- _The task_
Repeat exactly what runs from the line containing "RELAY pin IN1: A9 -> A4" through the last line of the material below. Do not copy the pictures.

- _Entries supplied_
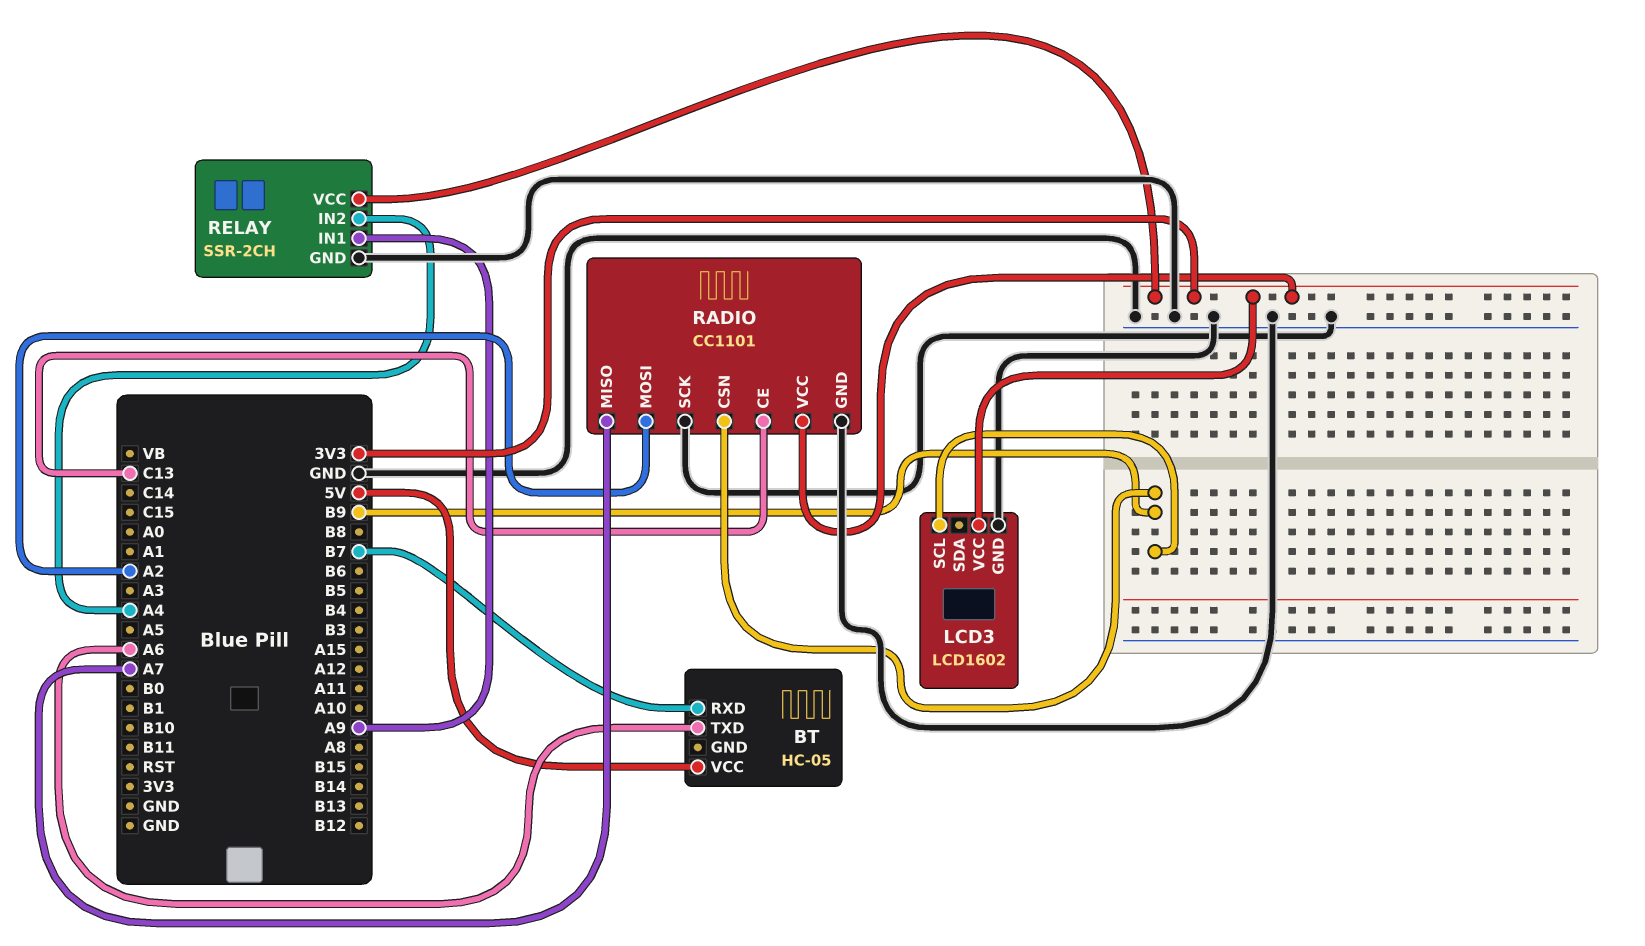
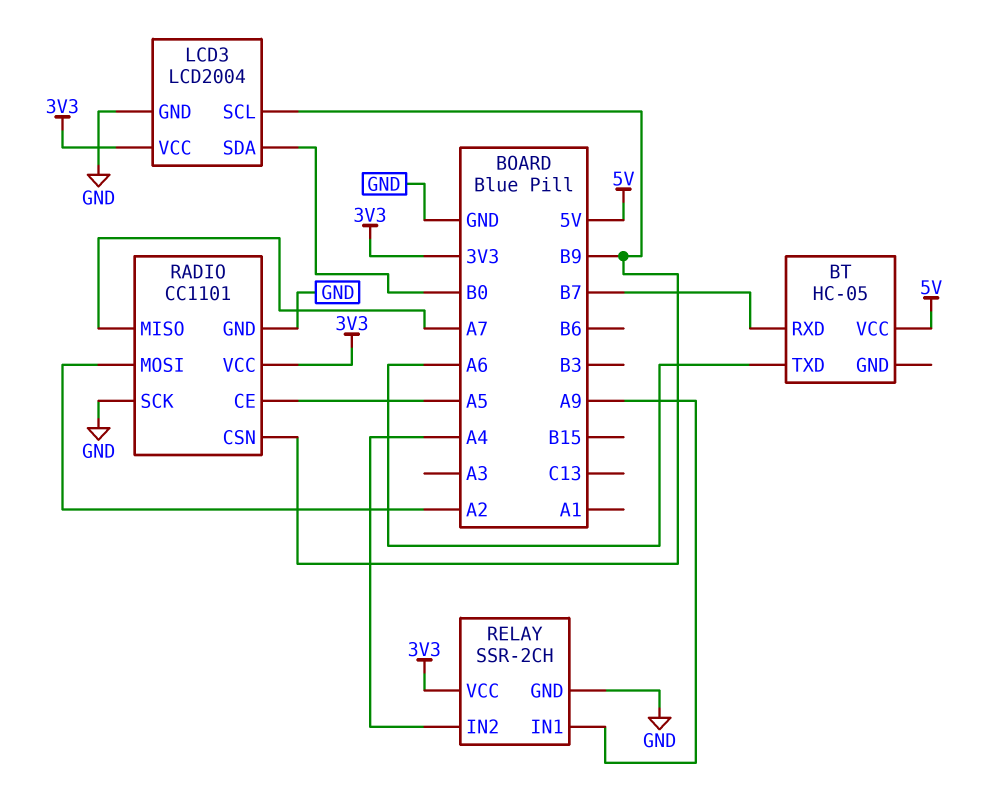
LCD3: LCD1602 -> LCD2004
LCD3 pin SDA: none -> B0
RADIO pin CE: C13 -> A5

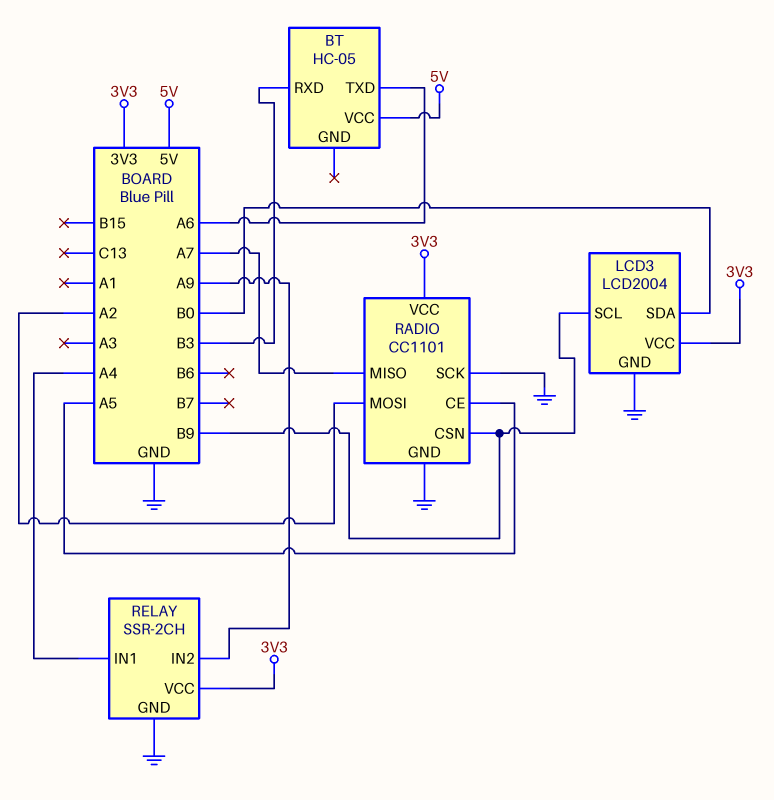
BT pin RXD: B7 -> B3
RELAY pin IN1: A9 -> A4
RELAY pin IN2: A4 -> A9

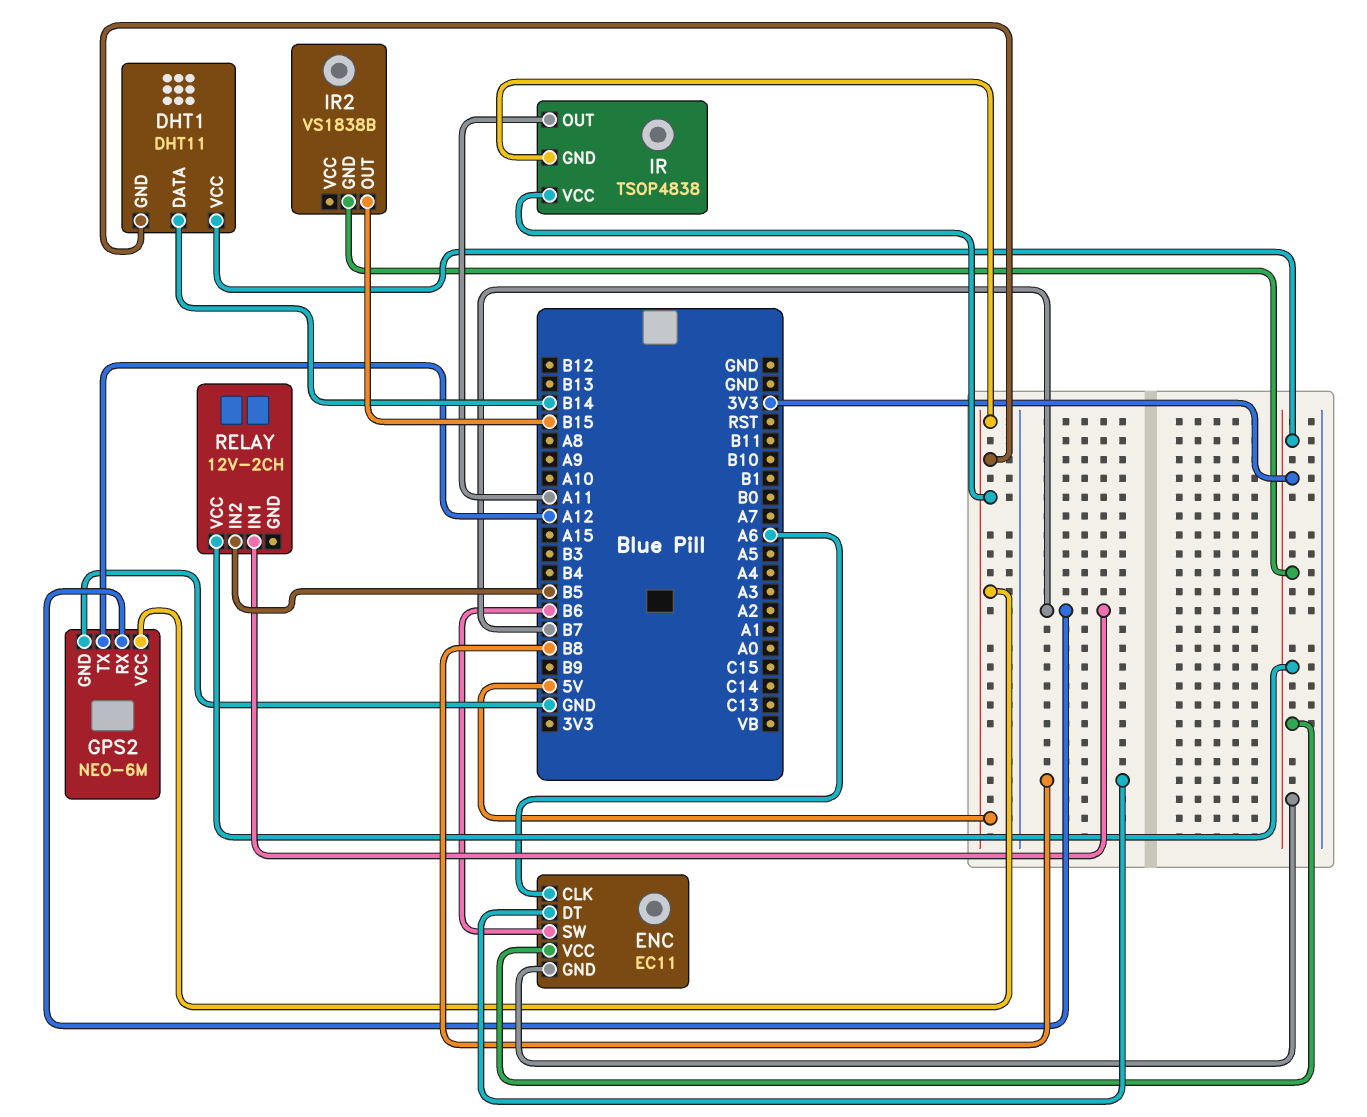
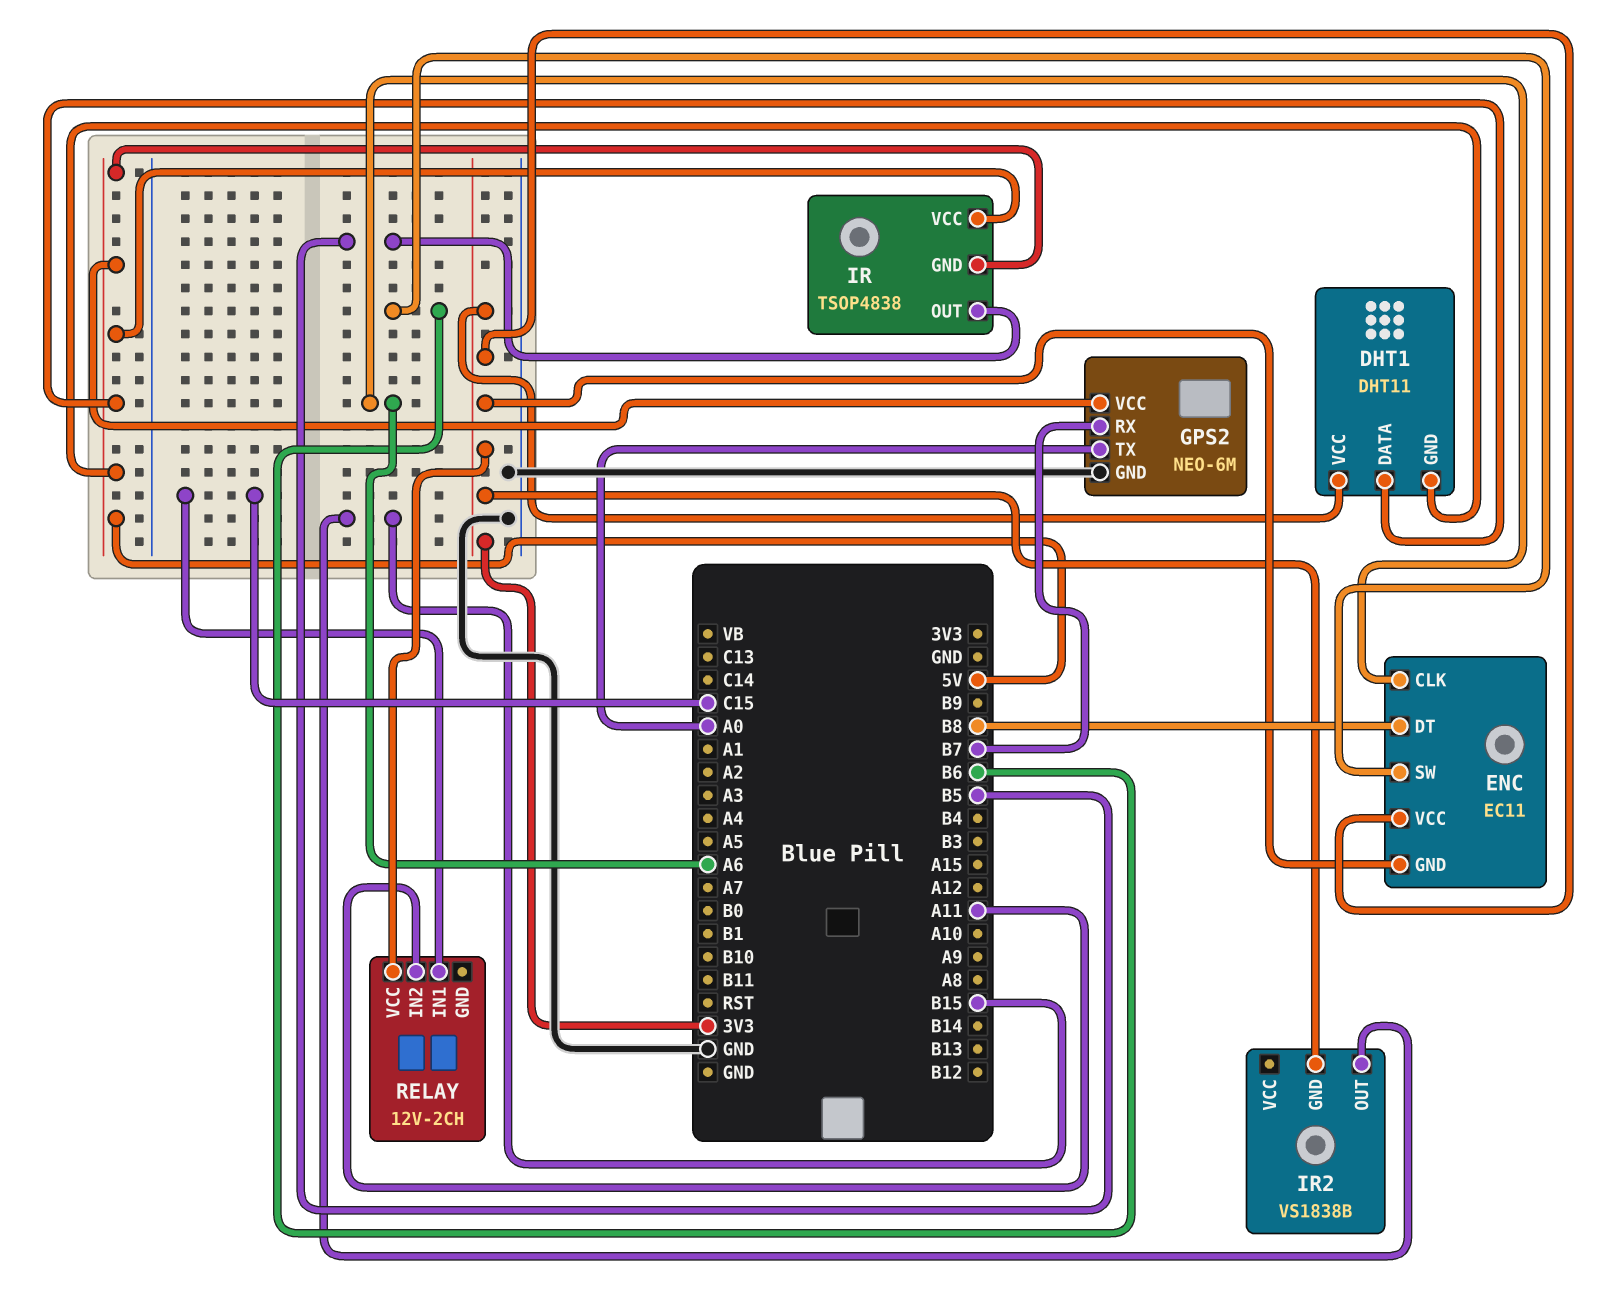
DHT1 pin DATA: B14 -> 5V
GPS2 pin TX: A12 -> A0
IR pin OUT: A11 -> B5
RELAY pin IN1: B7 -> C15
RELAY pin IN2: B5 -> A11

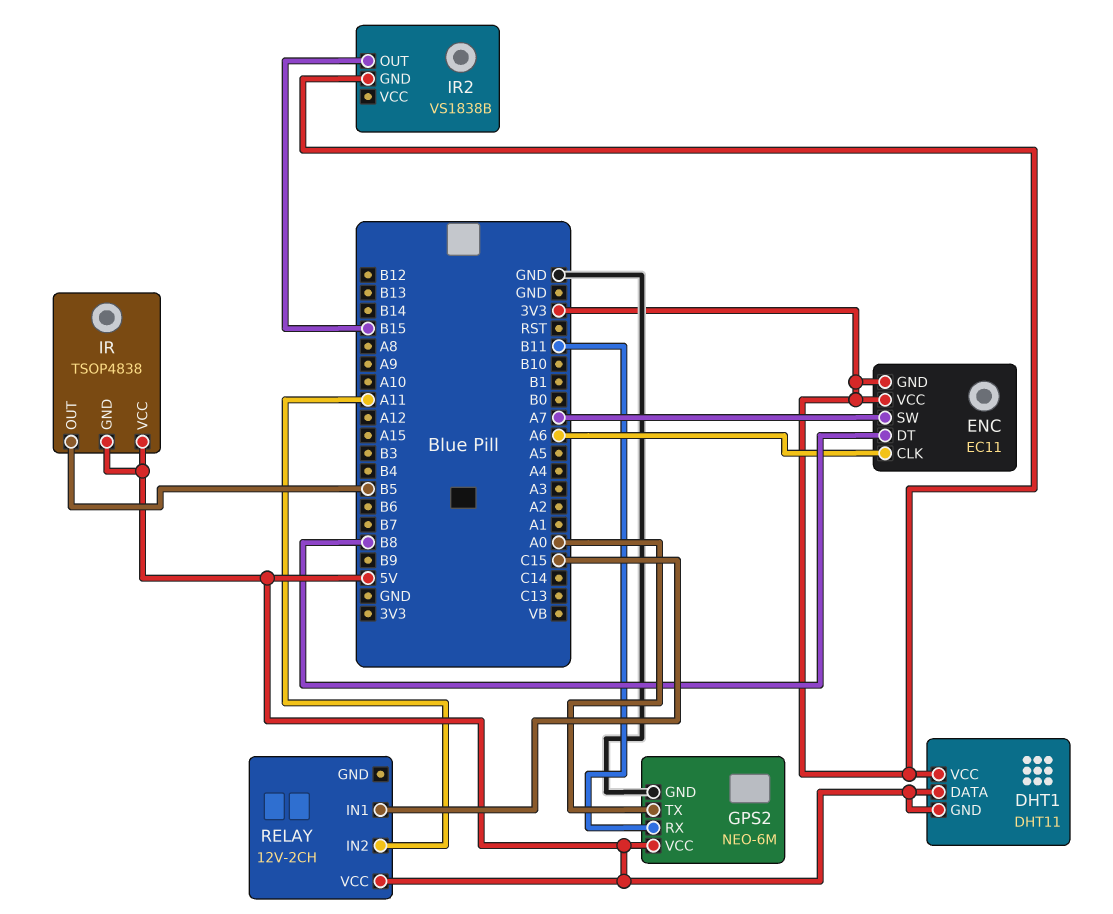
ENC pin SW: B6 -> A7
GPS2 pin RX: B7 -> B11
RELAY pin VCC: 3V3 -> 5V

- _Output_
RELAY pin IN1: A9 -> A4
RELAY pin IN2: A4 -> A9

DHT1 pin DATA: B14 -> 5V
GPS2 pin TX: A12 -> A0
IR pin OUT: A11 -> B5
RELAY pin IN1: B7 -> C15
RELAY pin IN2: B5 -> A11

ENC pin SW: B6 -> A7
GPS2 pin RX: B7 -> B11
RELAY pin VCC: 3V3 -> 5V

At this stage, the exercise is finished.